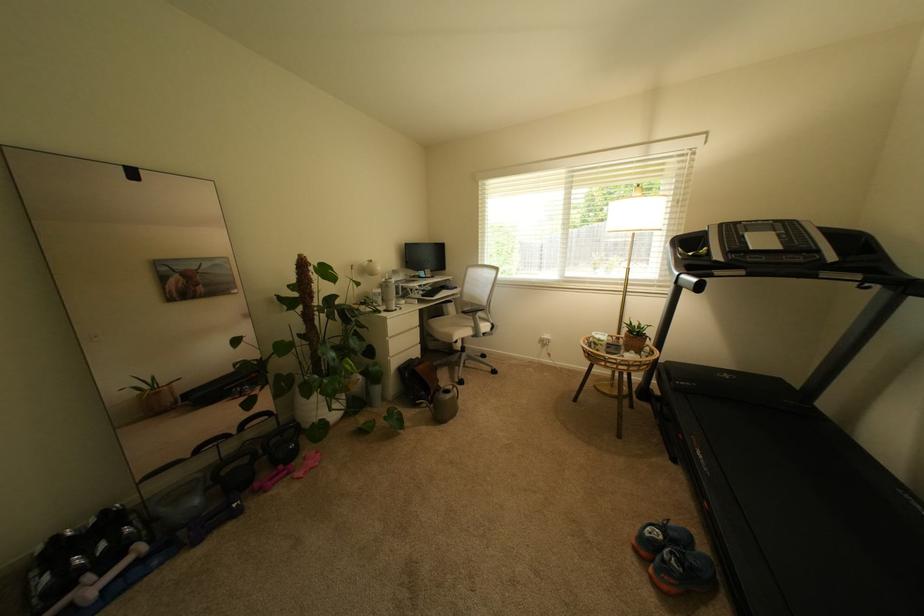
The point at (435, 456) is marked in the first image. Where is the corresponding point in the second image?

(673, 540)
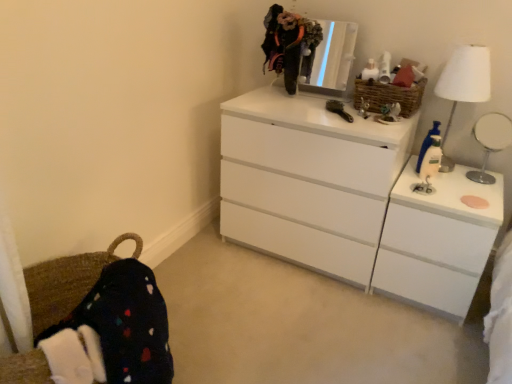
Identify the location of vacant region above metallic reflective mirror at upper center (from a real-world perspective). The width and height of the screenshot is (512, 384). (326, 21).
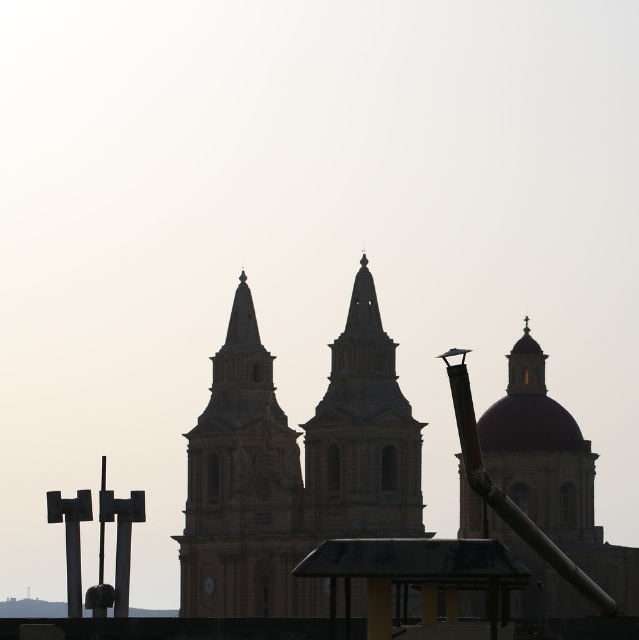
Who is taller, beige stone church at center or beige stone tower at center?

beige stone church at center is taller.

Does beige stone church at center appear under beige stone tower at center?

No, beige stone church at center is not below beige stone tower at center.

Which is behind, point (343, 486) or point (250, 368)?

The point (250, 368) is more distant.

In order to click on beige stone church at center in this screenshot , I will do `click(293, 467)`.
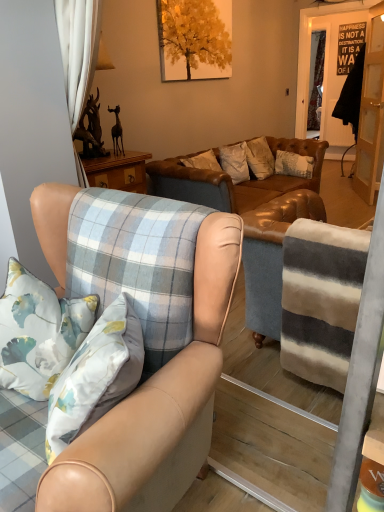
Find the location of a particular element. This screenshot has width=384, height=512. leather couch at center is located at coordinates (252, 218).

At what (x,y) coordinates should I click in order to perform the action: click on light brown leather armchair at center. Please return your answer as a coordinate pair (x, y). The image size is (384, 512). Looking at the image, I should click on (158, 405).

Find the location of `leather couch at center`. leather couch at center is located at coordinates (252, 218).

Is leather couch at center looking in the opposite direction of clear glass door at right?

That's not correct — leather couch at center is not looking away from clear glass door at right.

Between leather couch at center and clear glass door at right, which one has smaller size?

Smaller between the two is clear glass door at right.

Which is nearer, (175, 164) or (365, 65)?

The point (175, 164) is in front.

Looking at this image, from a real-world perspective, is leather couch at center on top of white floral pillow at left?

No.

Who is taller, leather couch at center or white floral pillow at left?

Standing taller between the two is leather couch at center.

Between point (275, 250) and point (32, 326), which one is positioned in front?

The point (32, 326) is more forward.

Is light brown leather armchair at center at the left side of leather couch at center?

Yes, light brown leather armchair at center is to the left of leather couch at center.

Who is taller, light brown leather armchair at center or leather couch at center?

Standing taller between the two is light brown leather armchair at center.

From a real-world perspective, is light brown leather armchair at center under leather couch at center?

No.

Between light brown leather armchair at center and leather couch at center, which one has larger width?

With larger width is leather couch at center.

Is light brown leather armchair at center taller than white floral pillow at left?

Indeed, light brown leather armchair at center has a greater height compared to white floral pillow at left.

What's the angular difference between light brown leather armchair at center and white floral pillow at left's facing directions?

There is a 41-degree angle between the facing directions of light brown leather armchair at center and white floral pillow at left.

Is white floral pillow at left at the back of light brown leather armchair at center?

Yes, light brown leather armchair at center's orientation is away from white floral pillow at left.

Is point (111, 476) positioned in front of point (36, 329)?

Yes, point (111, 476) is in front of point (36, 329).

Is light brown leather armchair at center far from clear glass door at right?

Absolutely, light brown leather armchair at center is distant from clear glass door at right.

Which object is further away from the camera, light brown leather armchair at center or clear glass door at right?

Positioned behind is clear glass door at right.

Is light brown leather armchair at center positioned beyond the bounds of clear glass door at right?

light brown leather armchair at center lies outside clear glass door at right's area.

Which of these two, light brown leather armchair at center or clear glass door at right, is wider?

Wider between the two is light brown leather armchair at center.

From a real-world perspective, is clear glass door at right physically located above or below leather couch at center?

clear glass door at right is above leather couch at center.

Can you confirm if clear glass door at right is wider than leather couch at center?

Incorrect, the width of clear glass door at right does not surpass that of leather couch at center.

Between clear glass door at right and leather couch at center, which one has more height?

Standing taller between the two is clear glass door at right.

Could you tell me if clear glass door at right is facing leather couch at center?

No, clear glass door at right does not turn towards leather couch at center.

Is white floral pillow at left positioned with its back to light brown leather armchair at center?

Yes.

Who is smaller, white floral pillow at left or light brown leather armchair at center?

With smaller size is white floral pillow at left.

From a real-world perspective, is white floral pillow at left positioned under light brown leather armchair at center based on gravity?

No, from a real-world perspective, white floral pillow at left is not beneath light brown leather armchair at center.

From the image's perspective, is white floral pillow at left above light brown leather armchair at center?

Correct, white floral pillow at left appears higher than light brown leather armchair at center in the image.

Image resolution: width=384 pixels, height=512 pixels. I want to click on studio couch that appears below the clear glass door at right (from the image's perspective), so click(x=252, y=218).

Where is `studio couch on the right side of white floral pillow at left`? Image resolution: width=384 pixels, height=512 pixels. studio couch on the right side of white floral pillow at left is located at coordinates coord(252,218).

When comparing their distances from leather couch at center, does white floral pillow at left or light brown leather armchair at center seem further?

Based on the image, light brown leather armchair at center appears to be further to leather couch at center.

From the image, which object appears to be nearer to light brown leather armchair at center, white floral pillow at left or leather couch at center?

Among the two, white floral pillow at left is located nearer to light brown leather armchair at center.

Looking at this image, when comparing their distances from clear glass door at right, does light brown leather armchair at center or leather couch at center seem further?

light brown leather armchair at center is positioned further to the anchor clear glass door at right.

From the image, which object appears to be farther from leather couch at center, light brown leather armchair at center or white floral pillow at left?

Based on the image, light brown leather armchair at center appears to be further to leather couch at center.

Considering their positions, is clear glass door at right positioned further to leather couch at center than white floral pillow at left?

white floral pillow at left is positioned further to the anchor leather couch at center.

Considering their positions, is white floral pillow at left positioned closer to clear glass door at right than leather couch at center?

Based on the image, leather couch at center appears to be nearer to clear glass door at right.

Which object lies nearer to the anchor point white floral pillow at left, leather couch at center or light brown leather armchair at center?

light brown leather armchair at center is closer to white floral pillow at left.

When comparing their distances from light brown leather armchair at center, does leather couch at center or clear glass door at right seem closer?

The object closer to light brown leather armchair at center is leather couch at center.

Find the location of a particular element. This screenshot has height=512, width=384. pillow between light brown leather armchair at center and clear glass door at right along the z-axis is located at coordinates (38, 332).

Where is `studio couch between white floral pillow at left and clear glass door at right from front to back`? studio couch between white floral pillow at left and clear glass door at right from front to back is located at coordinates (252, 218).

Where is `pillow between light brown leather armchair at center and leather couch at center along the z-axis`? The height and width of the screenshot is (512, 384). pillow between light brown leather armchair at center and leather couch at center along the z-axis is located at coordinates (38, 332).

Where is `studio couch positioned between light brown leather armchair at center and clear glass door at right from near to far`? The image size is (384, 512). studio couch positioned between light brown leather armchair at center and clear glass door at right from near to far is located at coordinates (252, 218).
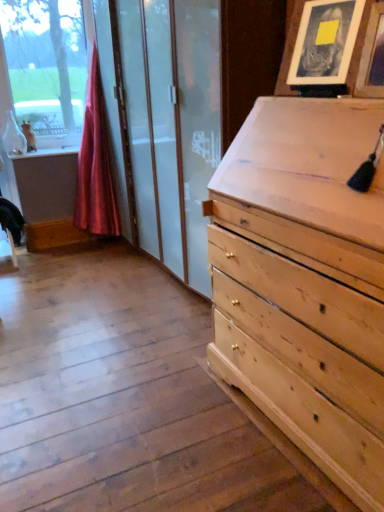
Question: From the image's perspective, is wooden picture frame at upper right, which is the first picture frame from front to back, above matte wooden picture frame at upper right, which appears as the first picture frame when viewed from the back?

Choices:
 (A) no
 (B) yes

Answer: (A)

Question: Is wooden picture frame at upper right, which is the first picture frame from front to back, next to matte wooden picture frame at upper right, which appears as the first picture frame when viewed from the back, and touching it?

Choices:
 (A) no
 (B) yes

Answer: (A)

Question: Is wooden picture frame at upper right, the second picture frame positioned from the back, wider than matte wooden picture frame at upper right, which appears as the 2th picture frame when viewed from the front?

Choices:
 (A) no
 (B) yes

Answer: (A)

Question: Is wooden picture frame at upper right, the second picture frame positioned from the back, outside matte wooden picture frame at upper right, which appears as the first picture frame when viewed from the back?

Choices:
 (A) yes
 (B) no

Answer: (A)

Question: Is matte wooden picture frame at upper right, which appears as the 2th picture frame when viewed from the front, at the back of wooden picture frame at upper right, the second picture frame positioned from the back?

Choices:
 (A) yes
 (B) no

Answer: (B)

Question: Considering the relative positions of wooden picture frame at upper right, the second picture frame positioned from the back, and matte wooden picture frame at upper right, which appears as the 2th picture frame when viewed from the front, in the image provided, is wooden picture frame at upper right, the second picture frame positioned from the back, to the left of matte wooden picture frame at upper right, which appears as the 2th picture frame when viewed from the front, from the viewer's perspective?

Choices:
 (A) no
 (B) yes

Answer: (A)

Question: Is silky red curtain at left far away from wooden picture frame at upper right, the second picture frame positioned from the back?

Choices:
 (A) no
 (B) yes

Answer: (B)

Question: Considering the relative sizes of silky red curtain at left and wooden picture frame at upper right, the second picture frame positioned from the back, in the image provided, is silky red curtain at left wider than wooden picture frame at upper right, the second picture frame positioned from the back,?

Choices:
 (A) no
 (B) yes

Answer: (B)

Question: Would you say wooden picture frame at upper right, the second picture frame positioned from the back, is part of silky red curtain at left's contents?

Choices:
 (A) no
 (B) yes

Answer: (A)

Question: Does silky red curtain at left have a greater height compared to wooden picture frame at upper right, which is the first picture frame from front to back?

Choices:
 (A) no
 (B) yes

Answer: (B)

Question: From a real-world perspective, is silky red curtain at left positioned over wooden picture frame at upper right, which is the first picture frame from front to back, based on gravity?

Choices:
 (A) no
 (B) yes

Answer: (A)

Question: Does silky red curtain at left have a smaller size compared to wooden picture frame at upper right, which is the first picture frame from front to back?

Choices:
 (A) no
 (B) yes

Answer: (A)

Question: Is silky red curtain at left positioned with its back to matte wooden picture frame at upper right, which appears as the 2th picture frame when viewed from the front?

Choices:
 (A) yes
 (B) no

Answer: (B)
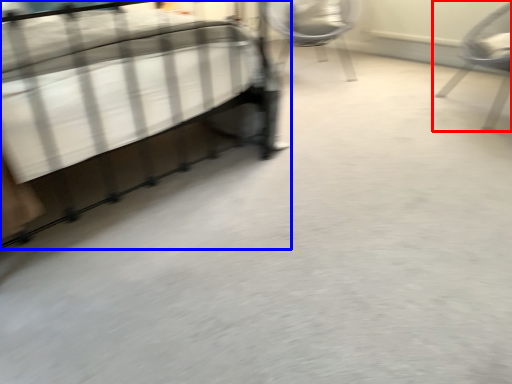
Question: Which of the following is the farthest to the observer, chair (highlighted by a red box) or bed (highlighted by a blue box)?

Choices:
 (A) chair
 (B) bed

Answer: (A)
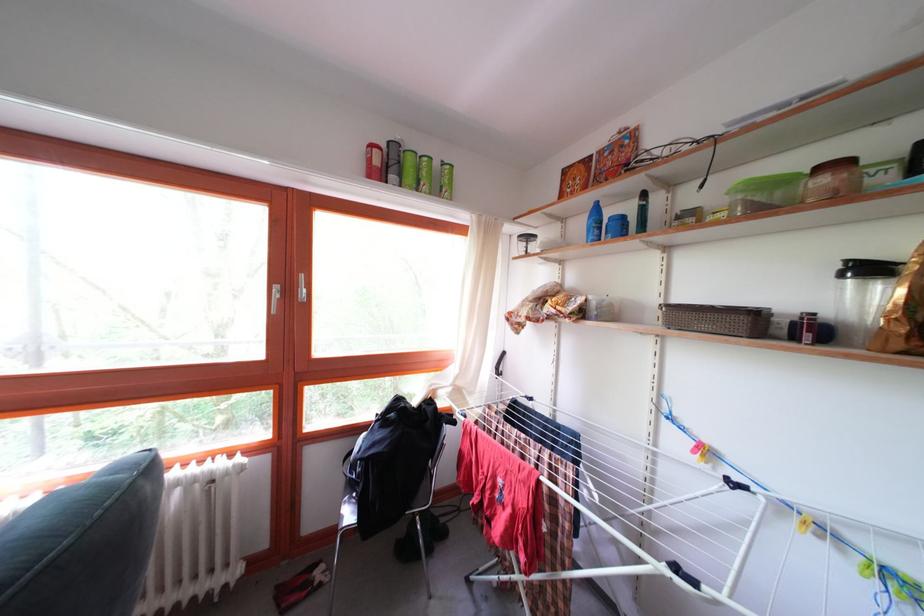
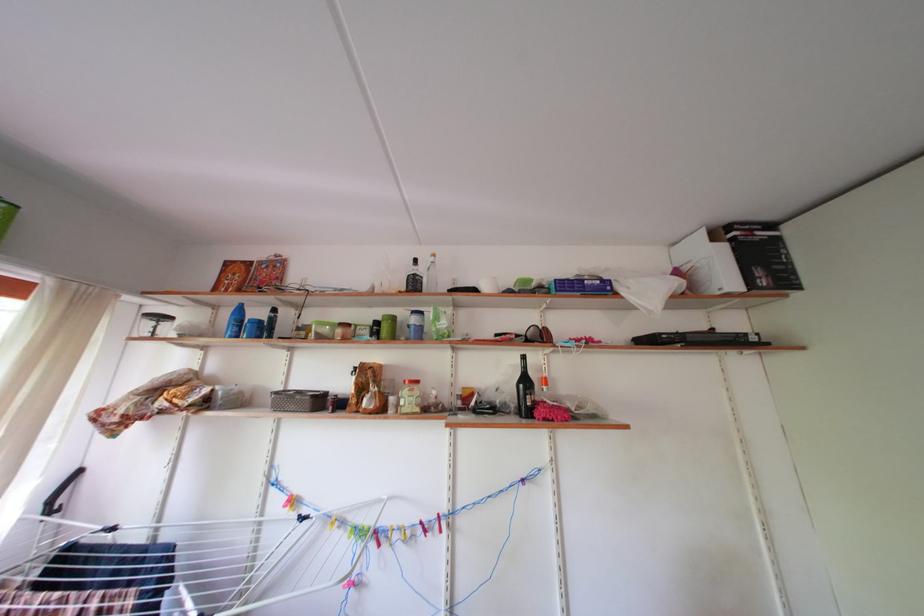
In the second image, find the point that corresponds to (825,543) in the first image.

(346, 535)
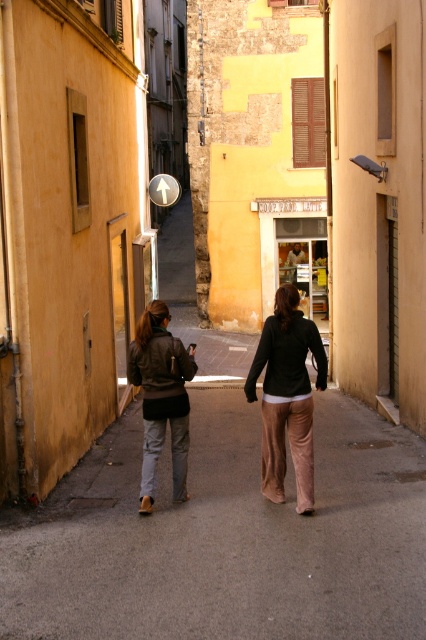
○ ○ ○ ○
• What the task asks: Reproduce the lines above word for word, from the very first one through the one containing "Identify the location". Leave the pictures out of your answer.

• Answer:
The point at (435, 456) is marked in the first image. Where is the corresponding point in the second image?

(673, 540)
Identify the location of vacant region above metallic reflective mirror at upper center (from a real-world perspective). The width and height of the screenshot is (512, 384). (326, 21).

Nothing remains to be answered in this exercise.